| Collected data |
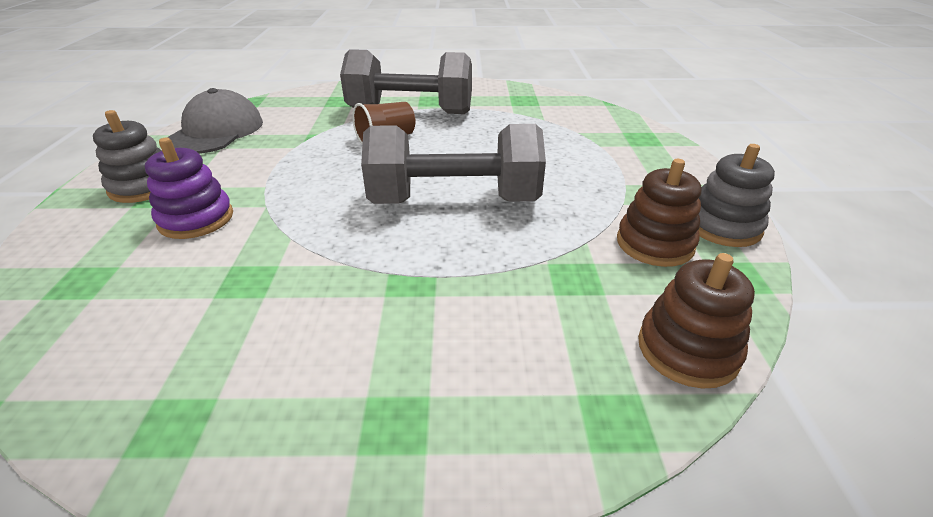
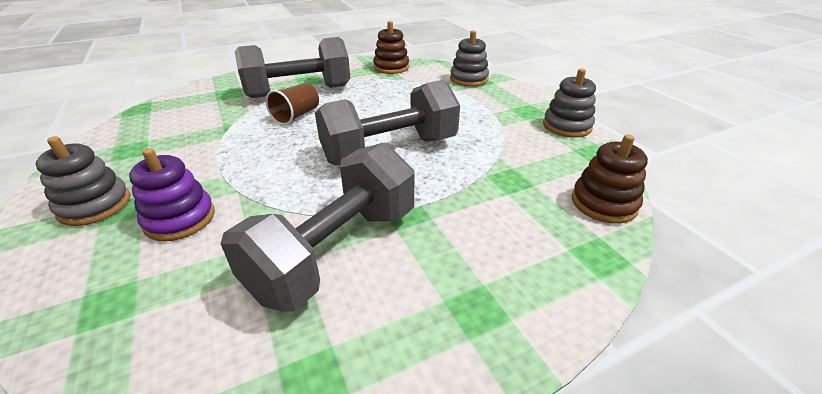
camera: 25 degrees left, 0 degrees up
grey cap [167,88,263,154] -> none
brown stacking toy [617,159,702,267] -> brown stacking toy moved to [373,21,409,74]
none -> grey dumbbell [221,143,414,312]
none -> grey stacking toy [450,30,489,87]

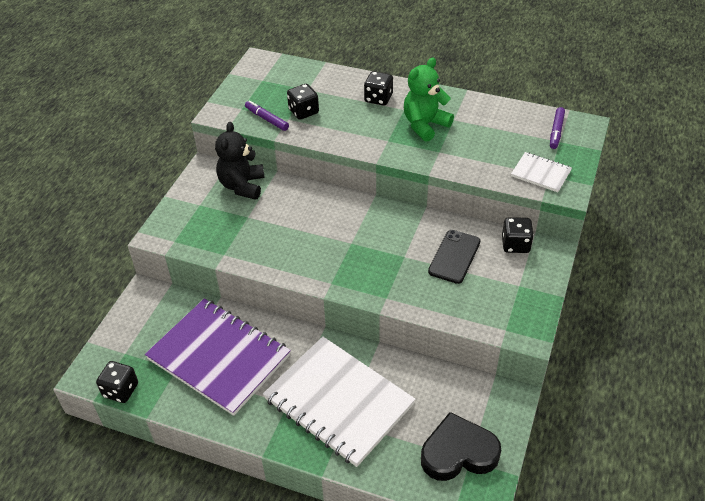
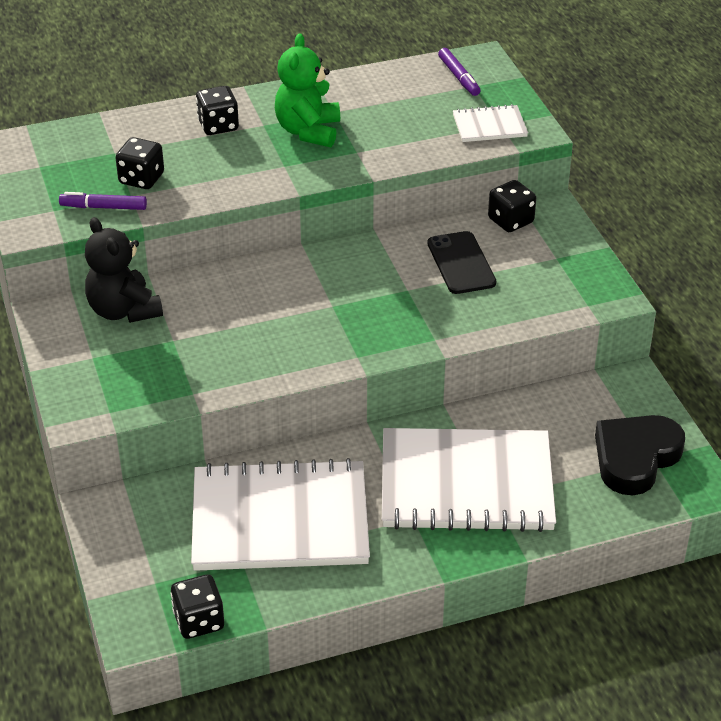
camera: 40 degrees left, 5 degrees down
purple notebook [145,299,291,416] -> white notebook [191,458,370,571]

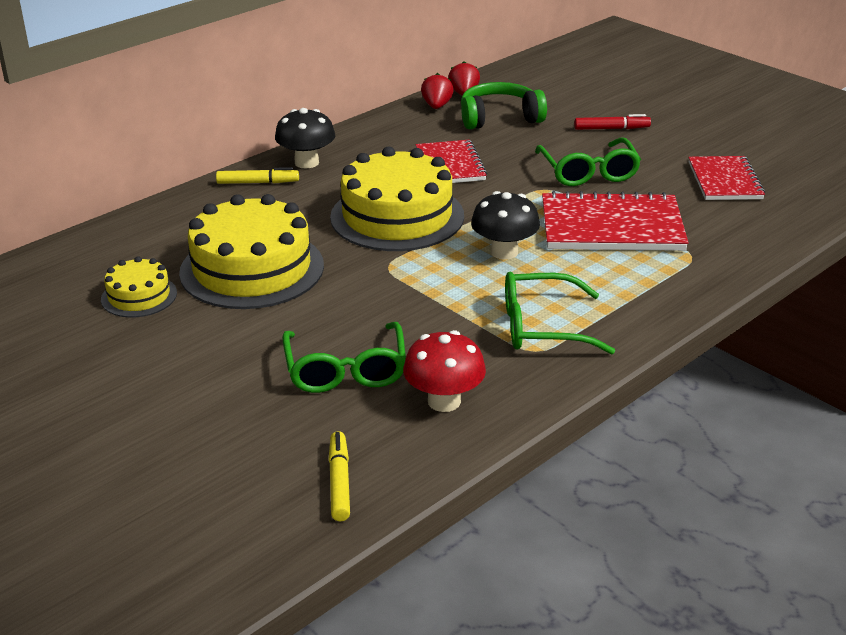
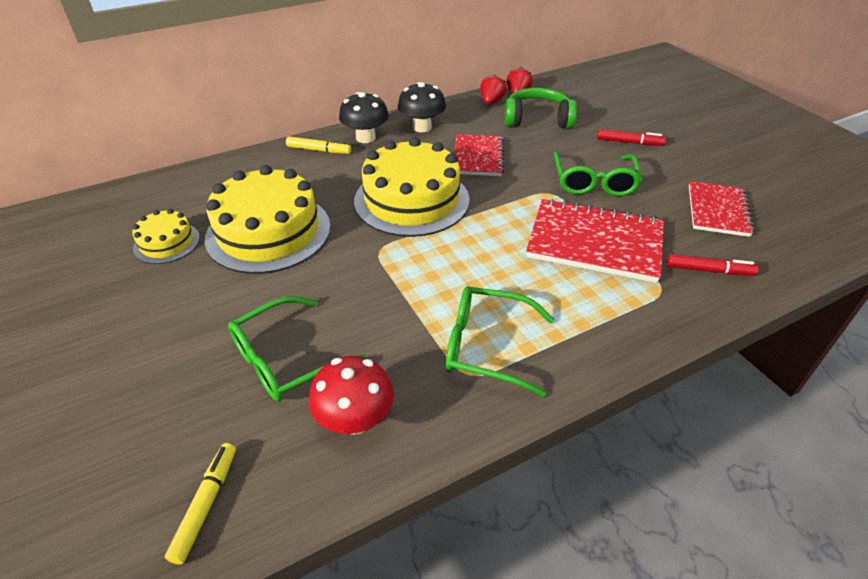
camera: 15 degrees right, 10 degrees up
green glasses [282,322,406,393] -> green glasses turned 45 degrees clockwise [228,296,366,402]
black mushroom [471,191,540,260] -> black mushroom moved to [398,82,446,132]
none -> red marker [667,254,759,276]

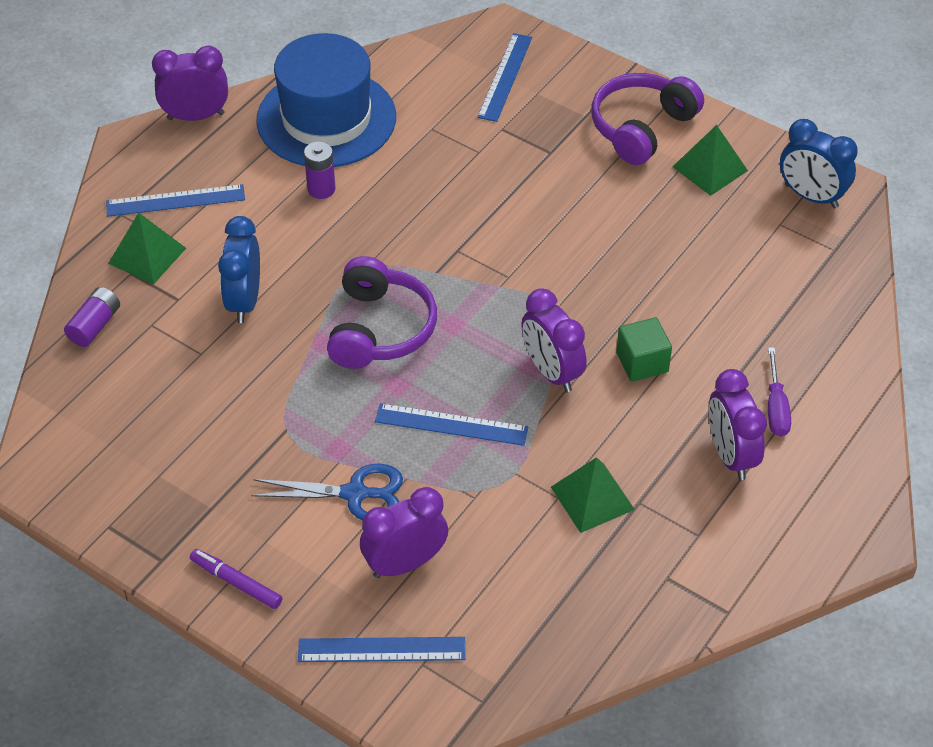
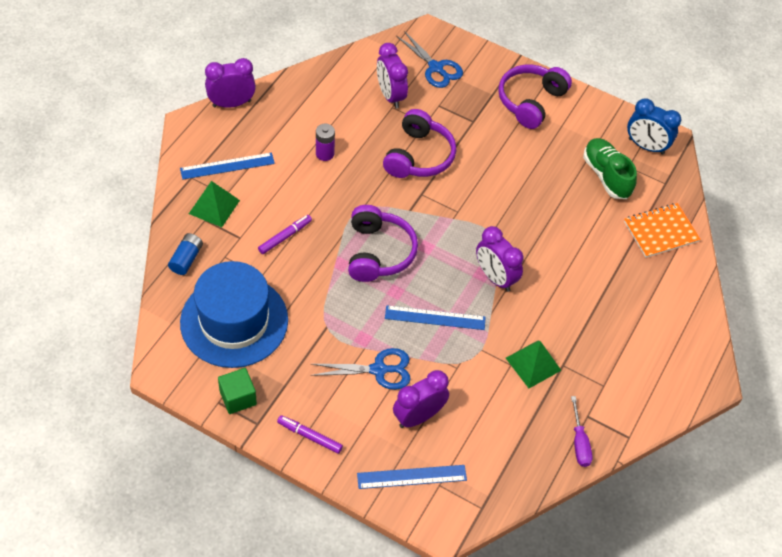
camera: 10 degrees left, 5 degrees up
purple battery [64,287,120,347] -> blue battery [168,233,203,275]
blue clock [218,216,260,323] -> purple marker [258,215,312,254]
blue hat [256,33,396,167] -> blue hat moved to [180,261,288,368]
blue ruler [477,33,532,122] -> blue scissors [396,31,463,88]
green cube [616,317,672,382] -> green cube moved to [218,368,257,414]
green pyramid [673,125,748,196] -> none
purple clock [709,369,767,480] -> purple clock moved to [377,43,408,109]
purple screwdriver [768,347,791,437] -> purple screwdriver moved to [571,396,592,467]
none -> purple headphones [383,109,456,178]
none -> green shoe [583,138,637,199]
none -> orange notebook [624,203,701,258]

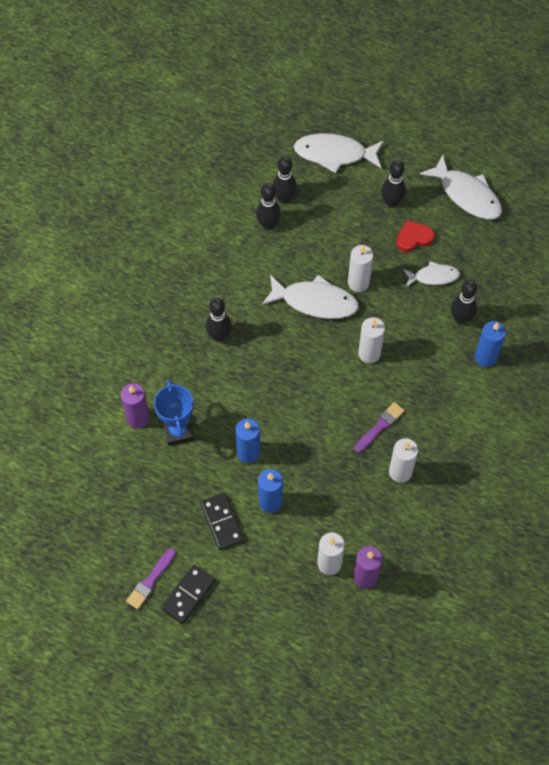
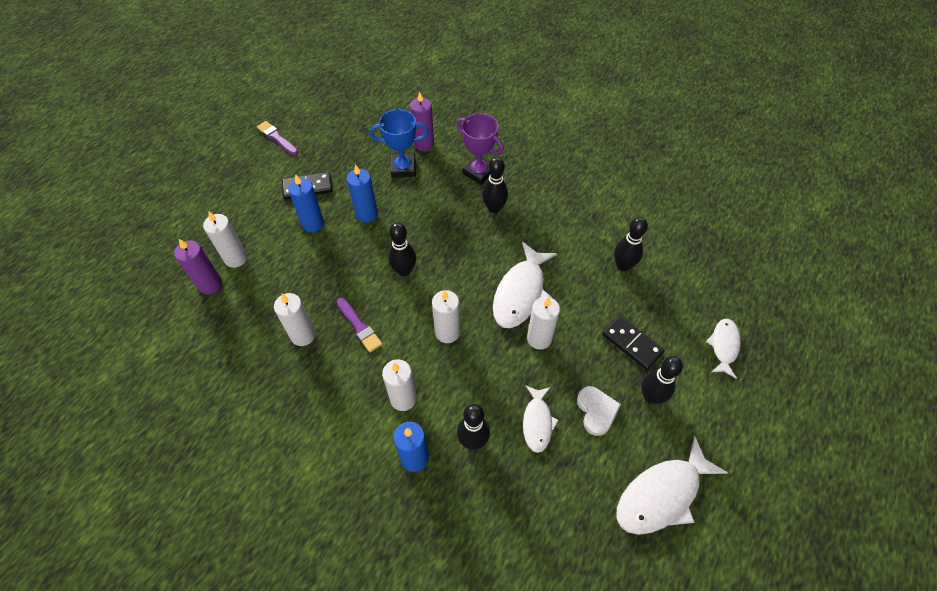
camera: 100 degrees right, 5 degrees down
black domino [161,565,215,624] -> black domino moved to [602,315,665,370]
black bowling pin [273,156,297,204] -> black bowling pin moved to [388,223,416,277]
white fish [294,133,384,173] -> white fish [706,319,741,379], size x0.59
red heart [396,220,435,252] -> white heart [577,386,621,436]
none -> white candle [382,359,417,411]
none -> purple trophy [457,113,504,185]

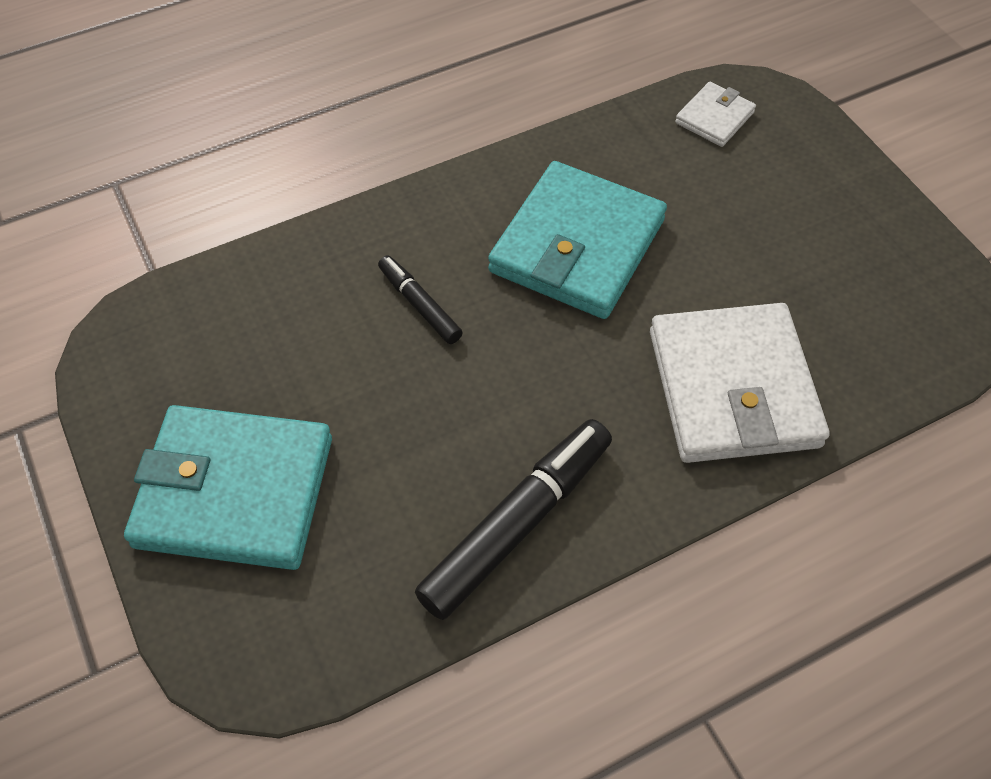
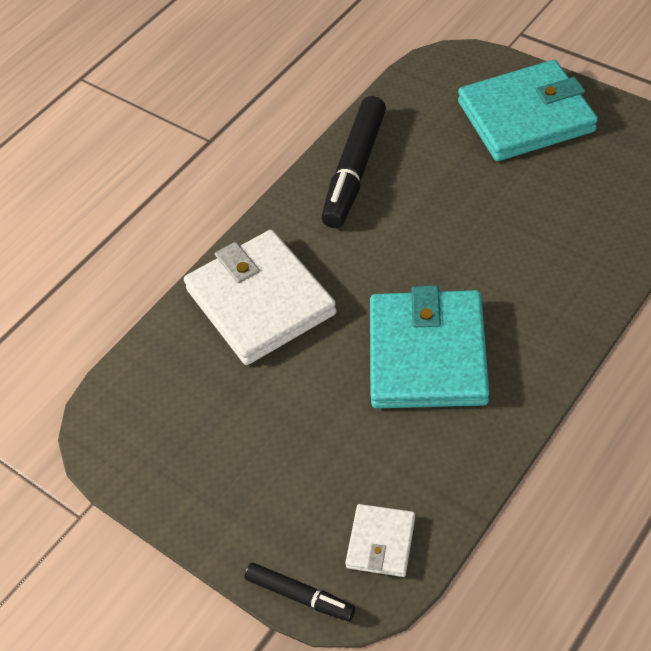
camera: 160 degrees right, 5 degrees down
black marker [378,255,463,344] -> black marker moved to [244,563,355,621]

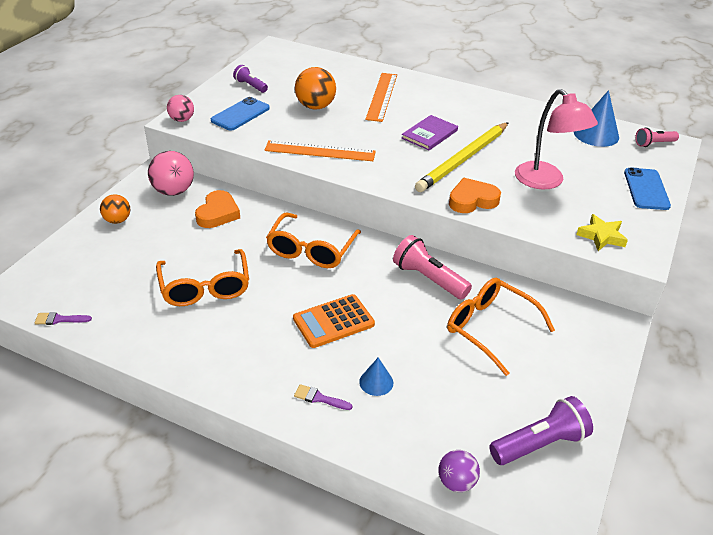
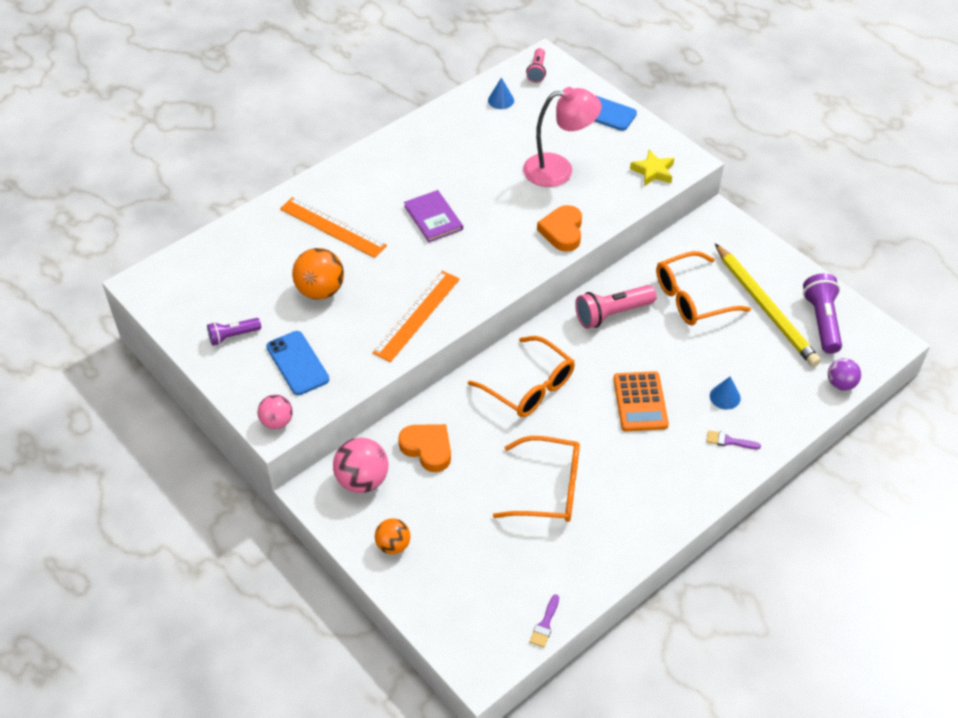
camera: 65 degrees left, 10 degrees up
purple brush [294,384,352,410] -> purple brush turned 60 degrees clockwise [706,430,761,449]
yellow pencil [415,122,509,192] -> yellow pencil moved to [715,243,821,367]
blue cone [574,90,619,147] -> blue cone [488,77,514,109], size x0.56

| DIRECTIONS |
In the records above, find the line with "none -> purple trophy [457,113,504,185]" and the line with "yellow pencil [415,122,509,192]", then restate word for word only those two lines and all lines between, omitting pictures.

| TASK OUTPUT |
none -> purple trophy [457,113,504,185]

camera: 160 degrees right, 5 degrees down
black marker [378,255,463,344] -> black marker moved to [244,563,355,621]

camera: 65 degrees left, 10 degrees up
purple brush [294,384,352,410] -> purple brush turned 60 degrees clockwise [706,430,761,449]
yellow pencil [415,122,509,192] -> yellow pencil moved to [715,243,821,367]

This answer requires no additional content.